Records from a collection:
▬▬▬▬▬▬
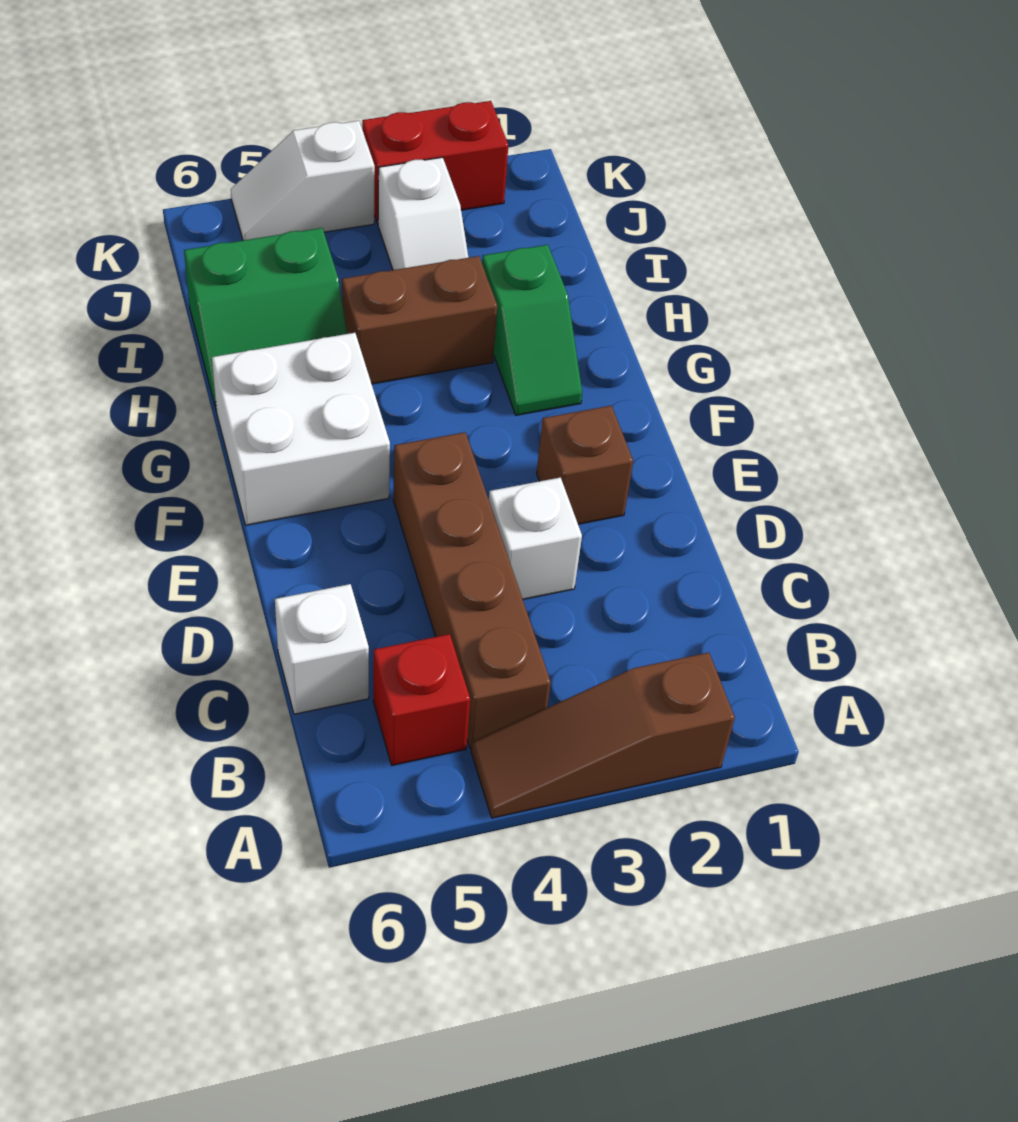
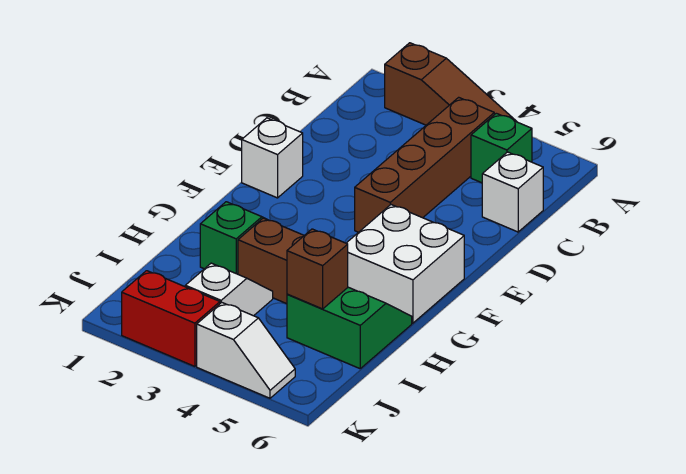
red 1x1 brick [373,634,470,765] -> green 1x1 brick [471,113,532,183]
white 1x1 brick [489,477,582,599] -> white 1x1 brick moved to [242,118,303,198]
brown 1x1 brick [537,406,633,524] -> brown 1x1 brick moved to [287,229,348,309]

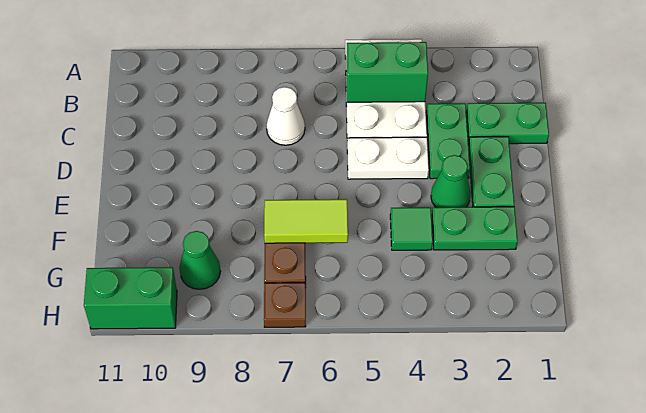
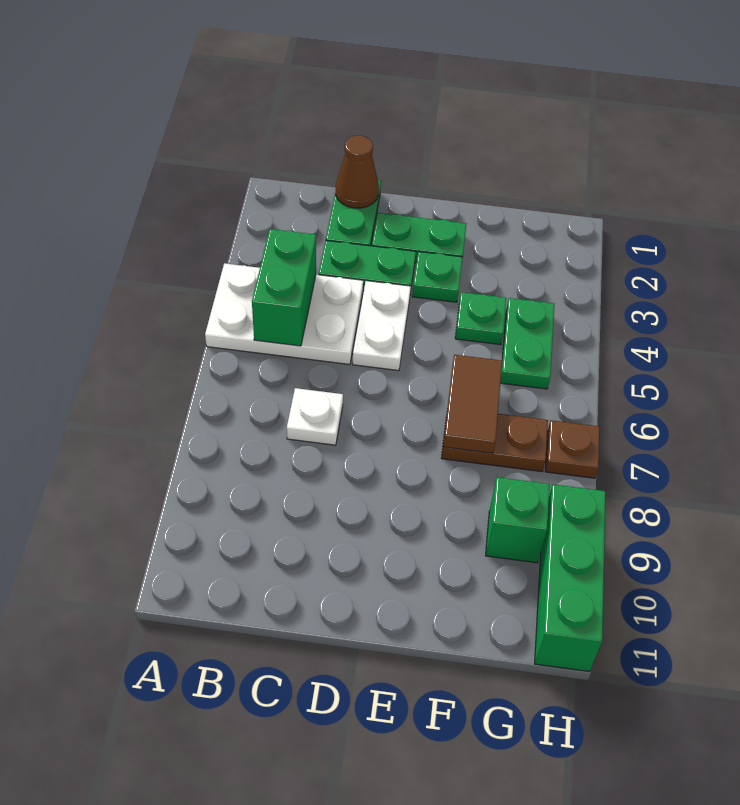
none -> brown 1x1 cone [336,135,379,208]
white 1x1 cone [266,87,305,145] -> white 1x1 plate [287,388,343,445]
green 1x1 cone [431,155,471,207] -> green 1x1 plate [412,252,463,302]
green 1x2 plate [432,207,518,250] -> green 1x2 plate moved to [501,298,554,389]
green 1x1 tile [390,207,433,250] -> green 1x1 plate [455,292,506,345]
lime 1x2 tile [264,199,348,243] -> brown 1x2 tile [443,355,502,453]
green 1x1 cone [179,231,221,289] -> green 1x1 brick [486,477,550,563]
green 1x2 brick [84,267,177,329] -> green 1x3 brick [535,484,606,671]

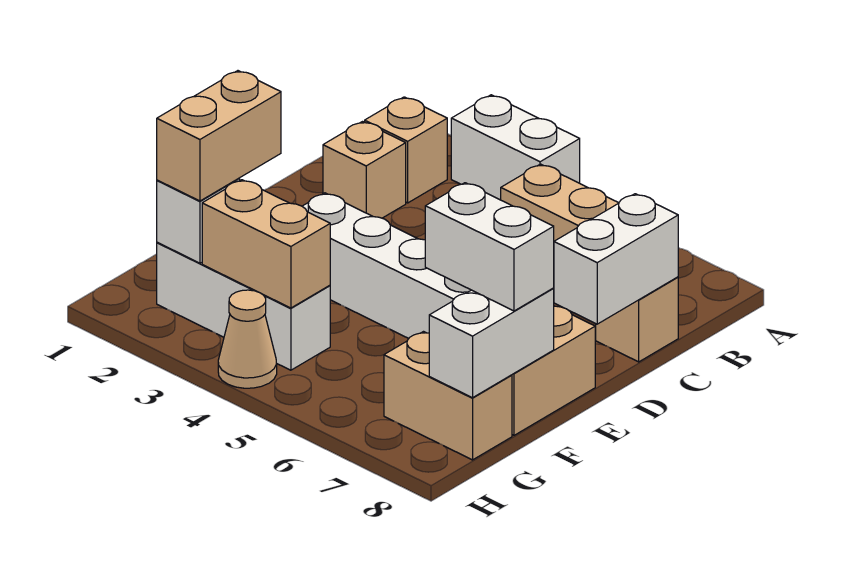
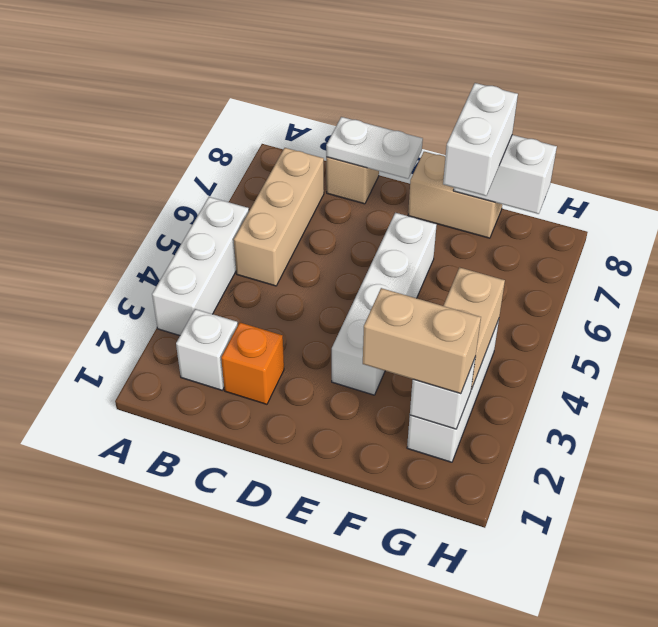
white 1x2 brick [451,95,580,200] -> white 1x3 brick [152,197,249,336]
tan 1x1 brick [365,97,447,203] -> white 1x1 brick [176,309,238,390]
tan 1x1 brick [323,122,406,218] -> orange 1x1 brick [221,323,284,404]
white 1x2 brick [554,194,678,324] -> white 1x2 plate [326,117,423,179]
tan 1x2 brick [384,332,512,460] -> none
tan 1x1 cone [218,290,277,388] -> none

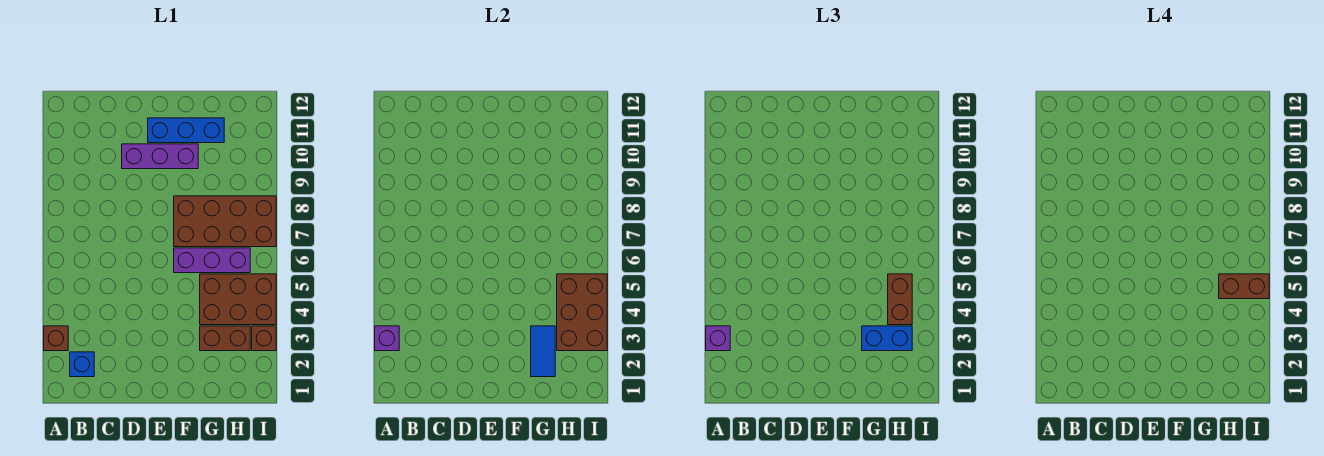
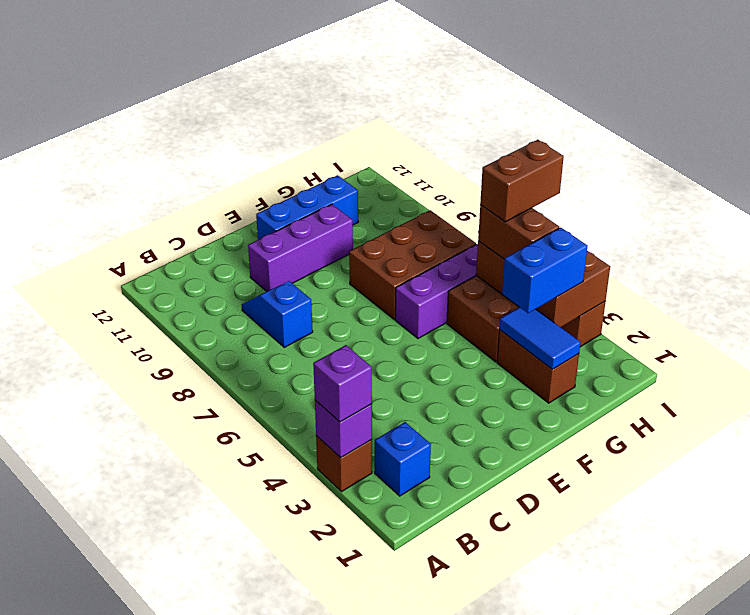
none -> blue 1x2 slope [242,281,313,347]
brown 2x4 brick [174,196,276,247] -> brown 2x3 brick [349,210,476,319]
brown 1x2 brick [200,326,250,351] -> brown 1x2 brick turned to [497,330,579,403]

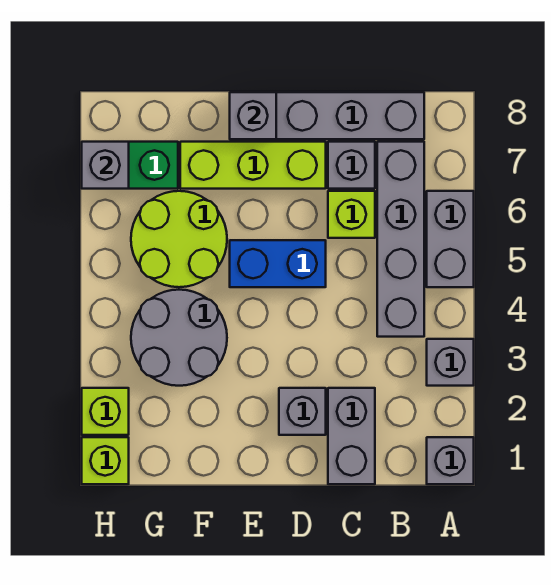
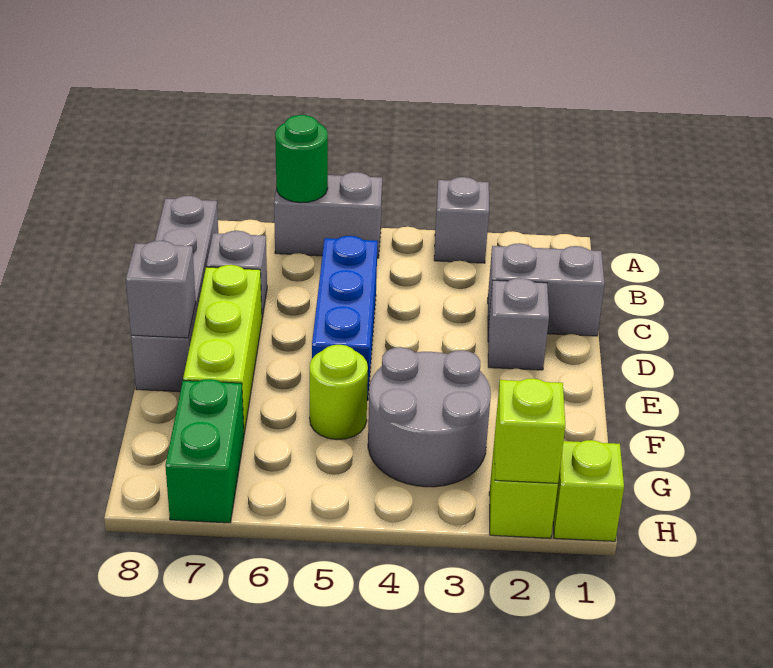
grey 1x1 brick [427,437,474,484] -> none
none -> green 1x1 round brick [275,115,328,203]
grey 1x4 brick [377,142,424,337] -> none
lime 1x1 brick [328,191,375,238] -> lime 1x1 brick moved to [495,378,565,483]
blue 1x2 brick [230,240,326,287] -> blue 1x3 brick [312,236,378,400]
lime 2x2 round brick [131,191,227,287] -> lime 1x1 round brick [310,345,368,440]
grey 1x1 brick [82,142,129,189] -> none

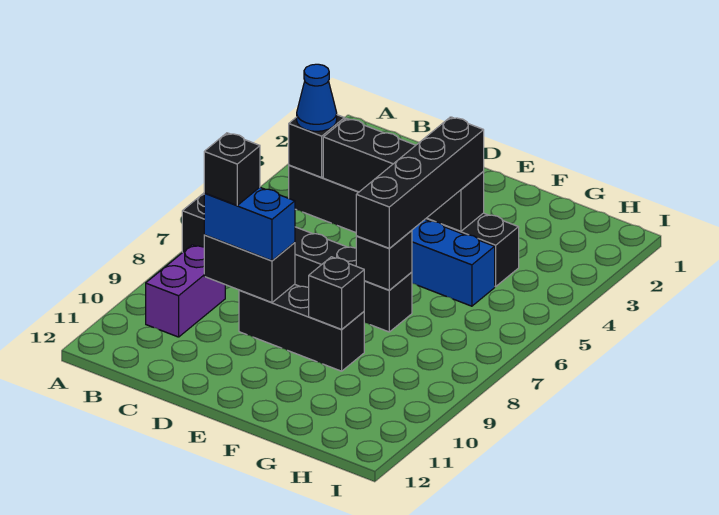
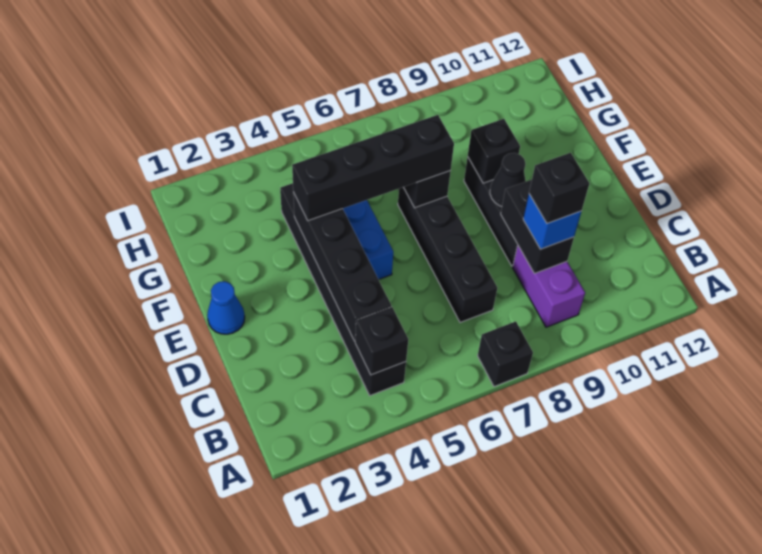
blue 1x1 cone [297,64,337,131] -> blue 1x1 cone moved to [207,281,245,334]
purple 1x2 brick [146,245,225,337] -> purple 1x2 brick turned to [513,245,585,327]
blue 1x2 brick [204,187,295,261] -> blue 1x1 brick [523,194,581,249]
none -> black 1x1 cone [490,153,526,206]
▬▬▬▬▬▬
EXERCISE INSTRUCTIONS -
Could you return each line, unchanged, from the line containing "grey 1x4 brick [377,142,424,337] -> none" through the last line of the entries above, leaving out the pictures?

RESPONSE TO THIS TASK -
grey 1x4 brick [377,142,424,337] -> none
lime 1x1 brick [328,191,375,238] -> lime 1x1 brick moved to [495,378,565,483]
blue 1x2 brick [230,240,326,287] -> blue 1x3 brick [312,236,378,400]
lime 2x2 round brick [131,191,227,287] -> lime 1x1 round brick [310,345,368,440]
grey 1x1 brick [82,142,129,189] -> none

blue 1x1 cone [297,64,337,131] -> blue 1x1 cone moved to [207,281,245,334]
purple 1x2 brick [146,245,225,337] -> purple 1x2 brick turned to [513,245,585,327]
blue 1x2 brick [204,187,295,261] -> blue 1x1 brick [523,194,581,249]
none -> black 1x1 cone [490,153,526,206]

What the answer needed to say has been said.